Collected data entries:
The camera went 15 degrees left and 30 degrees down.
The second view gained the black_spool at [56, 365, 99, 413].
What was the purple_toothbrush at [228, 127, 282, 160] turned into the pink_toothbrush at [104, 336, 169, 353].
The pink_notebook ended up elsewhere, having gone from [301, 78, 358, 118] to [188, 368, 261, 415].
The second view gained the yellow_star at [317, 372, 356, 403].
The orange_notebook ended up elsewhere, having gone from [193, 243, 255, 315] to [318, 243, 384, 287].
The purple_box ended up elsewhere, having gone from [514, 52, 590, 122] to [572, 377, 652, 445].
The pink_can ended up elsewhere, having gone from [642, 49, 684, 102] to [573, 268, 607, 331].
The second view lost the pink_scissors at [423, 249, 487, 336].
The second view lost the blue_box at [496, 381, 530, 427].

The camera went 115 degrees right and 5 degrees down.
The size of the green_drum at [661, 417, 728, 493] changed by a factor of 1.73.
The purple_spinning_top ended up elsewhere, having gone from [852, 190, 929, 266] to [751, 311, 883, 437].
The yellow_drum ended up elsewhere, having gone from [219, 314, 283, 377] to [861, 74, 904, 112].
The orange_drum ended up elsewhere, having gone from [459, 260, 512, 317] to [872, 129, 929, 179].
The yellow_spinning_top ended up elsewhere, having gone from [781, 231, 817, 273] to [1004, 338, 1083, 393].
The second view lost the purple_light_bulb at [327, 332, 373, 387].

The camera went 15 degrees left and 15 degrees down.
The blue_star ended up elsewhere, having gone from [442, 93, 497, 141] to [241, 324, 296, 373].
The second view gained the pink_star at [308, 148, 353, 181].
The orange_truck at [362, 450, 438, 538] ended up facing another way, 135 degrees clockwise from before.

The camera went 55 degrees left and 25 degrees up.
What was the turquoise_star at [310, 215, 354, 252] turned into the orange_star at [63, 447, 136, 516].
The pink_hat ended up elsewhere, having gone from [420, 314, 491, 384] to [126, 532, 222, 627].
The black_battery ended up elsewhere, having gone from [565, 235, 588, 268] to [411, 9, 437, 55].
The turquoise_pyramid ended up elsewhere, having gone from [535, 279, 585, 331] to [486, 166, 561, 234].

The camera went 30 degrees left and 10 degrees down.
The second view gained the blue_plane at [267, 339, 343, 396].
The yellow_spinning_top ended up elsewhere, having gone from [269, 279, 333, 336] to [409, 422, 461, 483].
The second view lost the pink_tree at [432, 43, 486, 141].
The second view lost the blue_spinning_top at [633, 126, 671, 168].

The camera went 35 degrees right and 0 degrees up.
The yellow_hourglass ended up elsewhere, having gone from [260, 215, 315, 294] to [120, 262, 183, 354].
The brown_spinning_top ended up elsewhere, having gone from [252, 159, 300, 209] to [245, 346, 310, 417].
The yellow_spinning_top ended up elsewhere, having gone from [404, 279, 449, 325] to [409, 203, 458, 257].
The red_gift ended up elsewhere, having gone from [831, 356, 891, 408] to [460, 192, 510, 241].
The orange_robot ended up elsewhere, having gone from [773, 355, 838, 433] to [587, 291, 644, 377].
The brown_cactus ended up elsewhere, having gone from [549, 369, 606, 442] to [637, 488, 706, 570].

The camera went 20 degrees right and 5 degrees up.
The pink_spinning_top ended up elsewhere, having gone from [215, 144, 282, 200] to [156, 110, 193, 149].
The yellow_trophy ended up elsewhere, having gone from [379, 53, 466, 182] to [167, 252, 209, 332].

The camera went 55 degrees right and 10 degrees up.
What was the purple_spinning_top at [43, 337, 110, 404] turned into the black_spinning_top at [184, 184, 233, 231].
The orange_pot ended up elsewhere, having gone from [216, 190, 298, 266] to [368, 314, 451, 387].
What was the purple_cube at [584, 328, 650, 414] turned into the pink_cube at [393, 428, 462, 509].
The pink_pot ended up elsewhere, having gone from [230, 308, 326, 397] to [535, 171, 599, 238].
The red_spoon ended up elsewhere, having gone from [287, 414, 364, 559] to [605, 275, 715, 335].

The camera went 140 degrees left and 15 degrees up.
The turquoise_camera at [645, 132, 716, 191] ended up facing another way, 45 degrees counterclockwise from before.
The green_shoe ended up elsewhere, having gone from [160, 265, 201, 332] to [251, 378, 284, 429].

(What is needed): Each record above should be reproduced in full, exactly as it stands.

(Answer to the exercise):
The camera went 15 degrees left and 30 degrees down.
The second view gained the black_spool at [56, 365, 99, 413].
What was the purple_toothbrush at [228, 127, 282, 160] turned into the pink_toothbrush at [104, 336, 169, 353].
The pink_notebook ended up elsewhere, having gone from [301, 78, 358, 118] to [188, 368, 261, 415].
The second view gained the yellow_star at [317, 372, 356, 403].
The orange_notebook ended up elsewhere, having gone from [193, 243, 255, 315] to [318, 243, 384, 287].
The purple_box ended up elsewhere, having gone from [514, 52, 590, 122] to [572, 377, 652, 445].
The pink_can ended up elsewhere, having gone from [642, 49, 684, 102] to [573, 268, 607, 331].
The second view lost the pink_scissors at [423, 249, 487, 336].
The second view lost the blue_box at [496, 381, 530, 427].

The camera went 115 degrees right and 5 degrees down.
The size of the green_drum at [661, 417, 728, 493] changed by a factor of 1.73.
The purple_spinning_top ended up elsewhere, having gone from [852, 190, 929, 266] to [751, 311, 883, 437].
The yellow_drum ended up elsewhere, having gone from [219, 314, 283, 377] to [861, 74, 904, 112].
The orange_drum ended up elsewhere, having gone from [459, 260, 512, 317] to [872, 129, 929, 179].
The yellow_spinning_top ended up elsewhere, having gone from [781, 231, 817, 273] to [1004, 338, 1083, 393].
The second view lost the purple_light_bulb at [327, 332, 373, 387].

The camera went 15 degrees left and 15 degrees down.
The blue_star ended up elsewhere, having gone from [442, 93, 497, 141] to [241, 324, 296, 373].
The second view gained the pink_star at [308, 148, 353, 181].
The orange_truck at [362, 450, 438, 538] ended up facing another way, 135 degrees clockwise from before.

The camera went 55 degrees left and 25 degrees up.
What was the turquoise_star at [310, 215, 354, 252] turned into the orange_star at [63, 447, 136, 516].
The pink_hat ended up elsewhere, having gone from [420, 314, 491, 384] to [126, 532, 222, 627].
The black_battery ended up elsewhere, having gone from [565, 235, 588, 268] to [411, 9, 437, 55].
The turquoise_pyramid ended up elsewhere, having gone from [535, 279, 585, 331] to [486, 166, 561, 234].

The camera went 30 degrees left and 10 degrees down.
The second view gained the blue_plane at [267, 339, 343, 396].
The yellow_spinning_top ended up elsewhere, having gone from [269, 279, 333, 336] to [409, 422, 461, 483].
The second view lost the pink_tree at [432, 43, 486, 141].
The second view lost the blue_spinning_top at [633, 126, 671, 168].

The camera went 35 degrees right and 0 degrees up.
The yellow_hourglass ended up elsewhere, having gone from [260, 215, 315, 294] to [120, 262, 183, 354].
The brown_spinning_top ended up elsewhere, having gone from [252, 159, 300, 209] to [245, 346, 310, 417].
The yellow_spinning_top ended up elsewhere, having gone from [404, 279, 449, 325] to [409, 203, 458, 257].
The red_gift ended up elsewhere, having gone from [831, 356, 891, 408] to [460, 192, 510, 241].
The orange_robot ended up elsewhere, having gone from [773, 355, 838, 433] to [587, 291, 644, 377].
The brown_cactus ended up elsewhere, having gone from [549, 369, 606, 442] to [637, 488, 706, 570].

The camera went 20 degrees right and 5 degrees up.
The pink_spinning_top ended up elsewhere, having gone from [215, 144, 282, 200] to [156, 110, 193, 149].
The yellow_trophy ended up elsewhere, having gone from [379, 53, 466, 182] to [167, 252, 209, 332].

The camera went 55 degrees right and 10 degrees up.
What was the purple_spinning_top at [43, 337, 110, 404] turned into the black_spinning_top at [184, 184, 233, 231].
The orange_pot ended up elsewhere, having gone from [216, 190, 298, 266] to [368, 314, 451, 387].
What was the purple_cube at [584, 328, 650, 414] turned into the pink_cube at [393, 428, 462, 509].
The pink_pot ended up elsewhere, having gone from [230, 308, 326, 397] to [535, 171, 599, 238].
The red_spoon ended up elsewhere, having gone from [287, 414, 364, 559] to [605, 275, 715, 335].

The camera went 140 degrees left and 15 degrees up.
The turquoise_camera at [645, 132, 716, 191] ended up facing another way, 45 degrees counterclockwise from before.
The green_shoe ended up elsewhere, having gone from [160, 265, 201, 332] to [251, 378, 284, 429].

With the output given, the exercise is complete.